Information provided |
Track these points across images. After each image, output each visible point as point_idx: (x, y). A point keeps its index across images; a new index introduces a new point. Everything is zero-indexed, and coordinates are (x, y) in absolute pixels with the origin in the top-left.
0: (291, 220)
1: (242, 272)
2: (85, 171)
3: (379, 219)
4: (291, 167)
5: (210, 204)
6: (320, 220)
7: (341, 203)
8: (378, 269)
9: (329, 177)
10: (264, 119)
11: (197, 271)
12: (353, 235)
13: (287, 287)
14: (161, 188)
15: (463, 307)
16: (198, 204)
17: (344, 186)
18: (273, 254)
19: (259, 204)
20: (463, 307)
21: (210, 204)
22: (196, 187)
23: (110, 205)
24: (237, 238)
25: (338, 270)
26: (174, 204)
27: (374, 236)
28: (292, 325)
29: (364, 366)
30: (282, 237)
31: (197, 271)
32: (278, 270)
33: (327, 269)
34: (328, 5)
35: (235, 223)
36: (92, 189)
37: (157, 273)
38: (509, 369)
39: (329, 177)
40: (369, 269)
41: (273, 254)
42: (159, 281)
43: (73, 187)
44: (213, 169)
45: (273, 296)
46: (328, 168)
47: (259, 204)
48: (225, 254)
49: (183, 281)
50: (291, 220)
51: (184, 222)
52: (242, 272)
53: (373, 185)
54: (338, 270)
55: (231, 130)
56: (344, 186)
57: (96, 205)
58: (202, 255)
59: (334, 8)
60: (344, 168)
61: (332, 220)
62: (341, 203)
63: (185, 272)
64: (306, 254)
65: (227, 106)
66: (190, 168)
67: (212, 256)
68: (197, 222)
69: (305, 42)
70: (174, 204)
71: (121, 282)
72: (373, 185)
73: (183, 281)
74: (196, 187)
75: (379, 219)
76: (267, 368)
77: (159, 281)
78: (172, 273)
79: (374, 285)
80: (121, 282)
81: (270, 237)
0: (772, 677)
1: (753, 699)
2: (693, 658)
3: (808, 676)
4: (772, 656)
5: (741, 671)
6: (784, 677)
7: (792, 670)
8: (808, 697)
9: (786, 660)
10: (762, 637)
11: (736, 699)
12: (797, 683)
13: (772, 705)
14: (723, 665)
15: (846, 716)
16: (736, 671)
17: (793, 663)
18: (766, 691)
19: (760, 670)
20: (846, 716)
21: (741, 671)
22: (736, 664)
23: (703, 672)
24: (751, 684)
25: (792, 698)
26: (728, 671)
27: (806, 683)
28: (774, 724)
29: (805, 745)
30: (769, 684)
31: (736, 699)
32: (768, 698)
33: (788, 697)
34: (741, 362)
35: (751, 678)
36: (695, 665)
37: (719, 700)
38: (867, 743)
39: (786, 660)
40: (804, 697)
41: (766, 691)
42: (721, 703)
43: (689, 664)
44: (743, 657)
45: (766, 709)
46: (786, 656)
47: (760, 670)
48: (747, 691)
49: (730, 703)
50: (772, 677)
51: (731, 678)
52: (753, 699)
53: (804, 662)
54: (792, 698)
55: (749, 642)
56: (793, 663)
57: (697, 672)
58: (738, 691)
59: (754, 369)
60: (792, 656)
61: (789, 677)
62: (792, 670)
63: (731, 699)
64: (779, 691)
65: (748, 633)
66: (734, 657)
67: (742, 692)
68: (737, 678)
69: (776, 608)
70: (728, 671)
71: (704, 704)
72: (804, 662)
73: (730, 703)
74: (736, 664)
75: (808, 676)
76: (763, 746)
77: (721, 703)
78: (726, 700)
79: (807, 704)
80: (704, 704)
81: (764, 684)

Task instructions |
Please rewrite the items from the first line up to and including the line with "33: (327, 269)" so that "top-left" becomes "upper-left". Leave everything else unchanged.

Correct response |
Track these points across images. After each image, output each visible point as point_idx: (x, y). A point keeps its index across images; a new index introduces a new point. Everything is zero-indexed, and coordinates are (x, y) in absolute pixels with the origin in the upper-left.
0: (291, 220)
1: (242, 272)
2: (85, 171)
3: (379, 219)
4: (291, 167)
5: (210, 204)
6: (320, 220)
7: (341, 203)
8: (378, 269)
9: (329, 177)
10: (264, 119)
11: (197, 271)
12: (353, 235)
13: (287, 287)
14: (161, 188)
15: (463, 307)
16: (198, 204)
17: (344, 186)
18: (273, 254)
19: (259, 204)
20: (463, 307)
21: (210, 204)
22: (196, 187)
23: (110, 205)
24: (237, 238)
25: (338, 270)
26: (174, 204)
27: (374, 236)
28: (292, 325)
29: (364, 366)
30: (282, 237)
31: (197, 271)
32: (278, 270)
33: (327, 269)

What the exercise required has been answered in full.